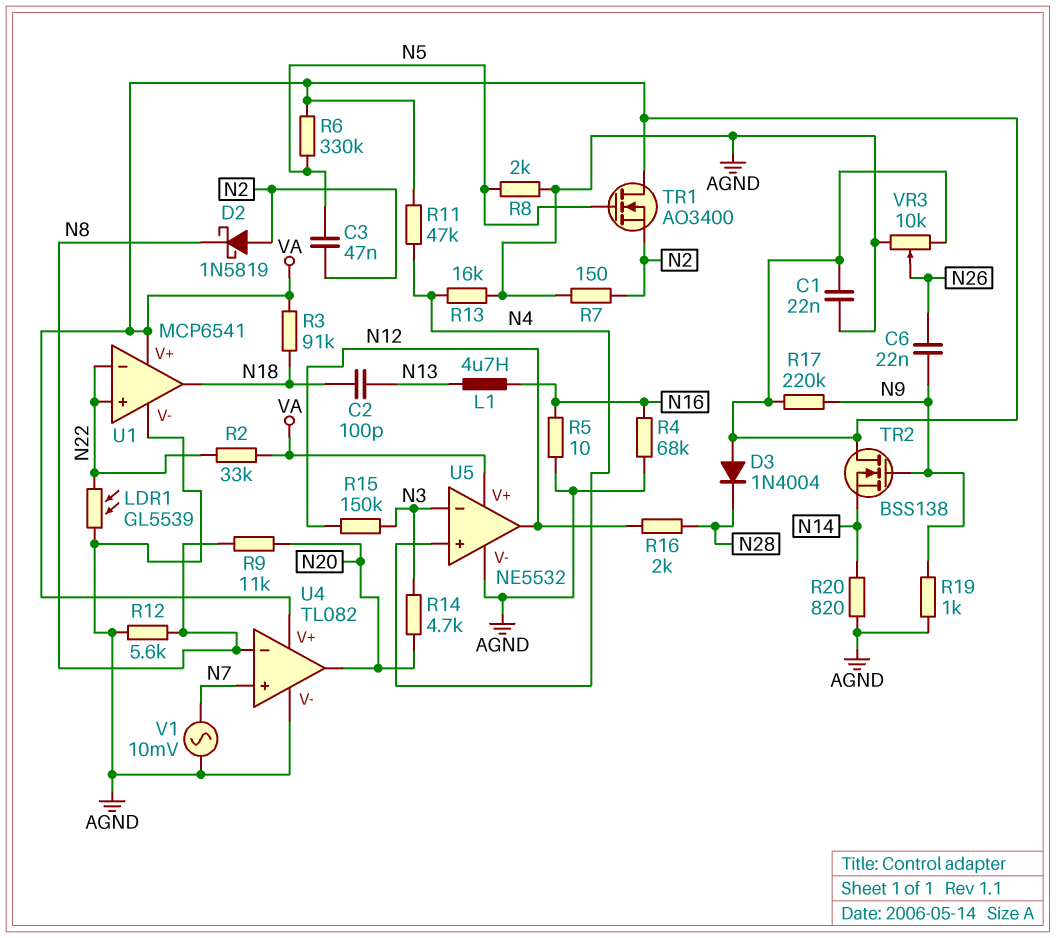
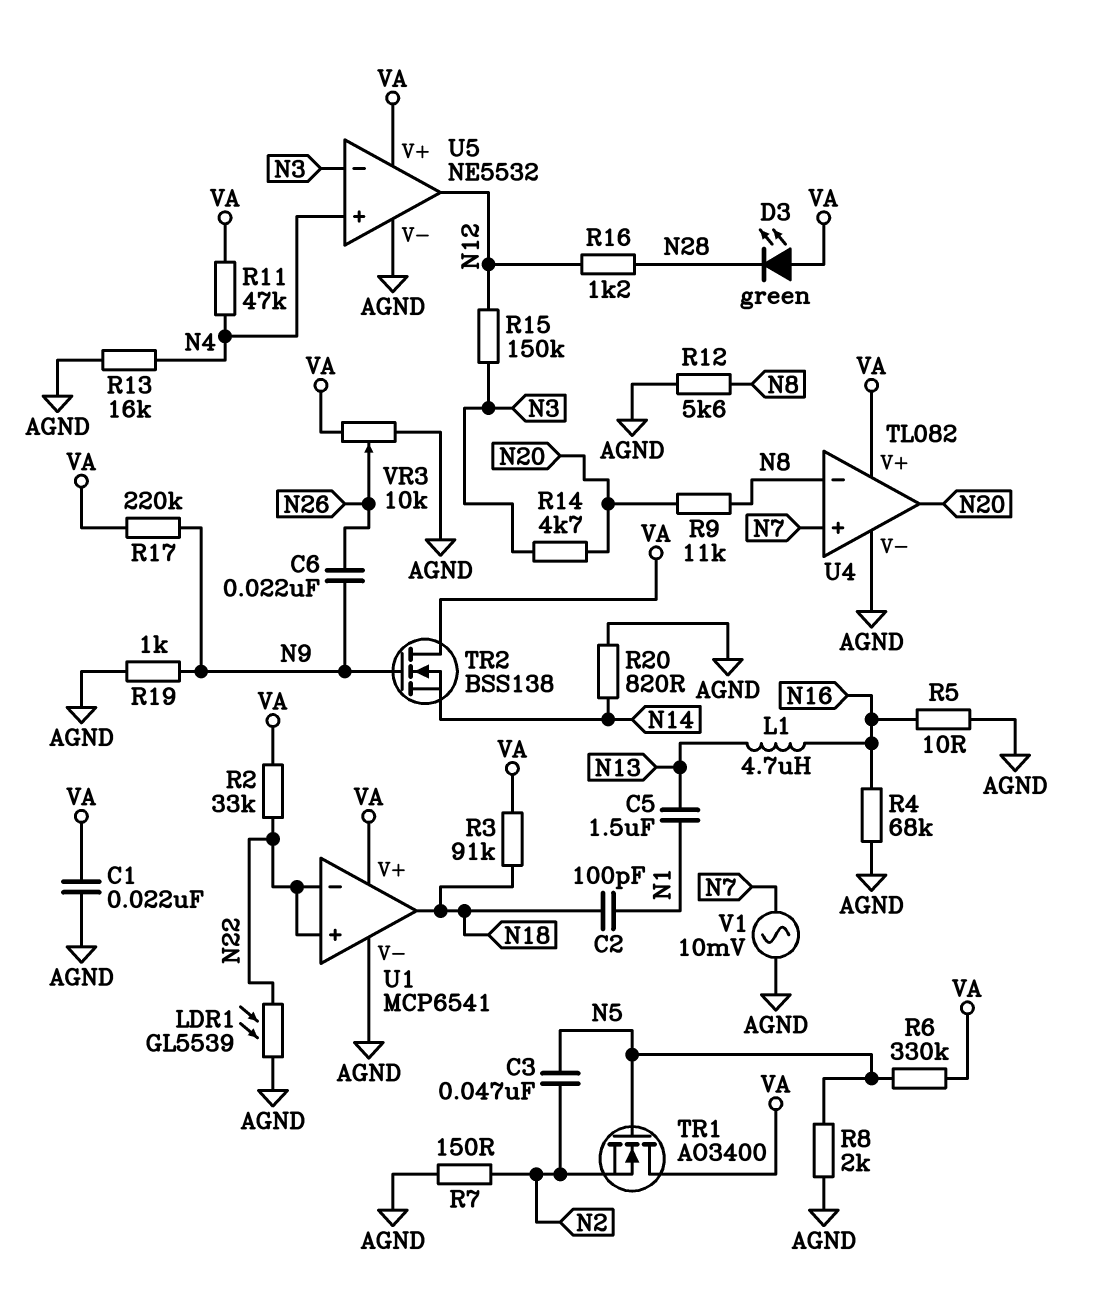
C2: 100pF (N13, N18) -> 100pF (N1, N18)
C5: none -> 1.5uF (N1, N13)
D2: schottky 1N5819 (A N2, K N8) -> none
D3: diode 1N4004 (A VA, K N28) -> LED green (A VA, K N28)
R16: 2k (N12, N28) -> 1.2k (N12, N28)

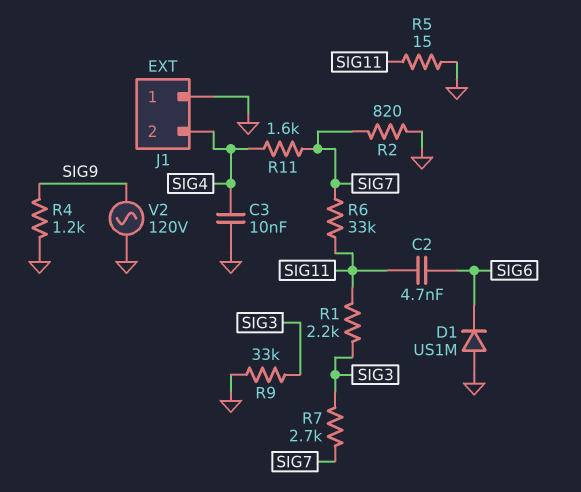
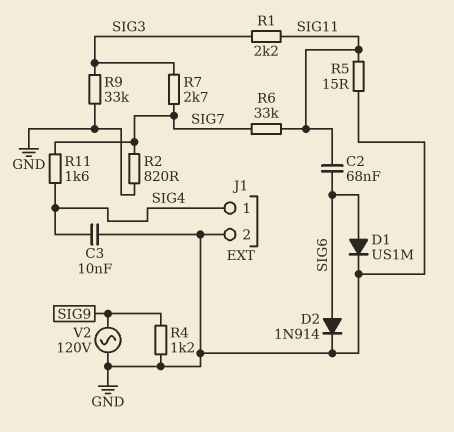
C2: 4.7nF (SIG6, SIG11) -> 68nF (SIG6, SIG11)
D1: diode US1M (A GND, K SIG6) -> diode US1M (A SIG6, K GND)
D2: none -> diode 1N914 (A SIG6, K GND)
J1 pin 1: GND -> SIG4
J1 pin 2: SIG4 -> GND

§ **TASK ITEM**: If a line comes after the line with "C2: 4.7nF (SIG6, SIG11) -> 68nF (SIG6, SIG11)", it stays out; print exactly every line from the start of the entries up to and including that line, but no pictures.

§ **TASK OUTPUT**:
C2: 100pF (N13, N18) -> 100pF (N1, N18)
C5: none -> 1.5uF (N1, N13)
D2: schottky 1N5819 (A N2, K N8) -> none
D3: diode 1N4004 (A VA, K N28) -> LED green (A VA, K N28)
R16: 2k (N12, N28) -> 1.2k (N12, N28)

C2: 4.7nF (SIG6, SIG11) -> 68nF (SIG6, SIG11)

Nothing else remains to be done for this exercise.